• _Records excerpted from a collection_
Content starts

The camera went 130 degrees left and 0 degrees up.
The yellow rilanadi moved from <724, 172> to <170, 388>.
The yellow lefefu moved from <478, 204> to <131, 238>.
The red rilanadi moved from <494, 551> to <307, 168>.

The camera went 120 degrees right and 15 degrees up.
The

Content ends

• _Exercise directions_
Without omission, return all of the records exactly as given.

• _Result of the exercise_
The camera went 130 degrees left and 0 degrees up.
The yellow rilanadi moved from <724, 172> to <170, 388>.
The yellow lefefu moved from <478, 204> to <131, 238>.
The red rilanadi moved from <494, 551> to <307, 168>.

The camera went 120 degrees right and 15 degrees up.
The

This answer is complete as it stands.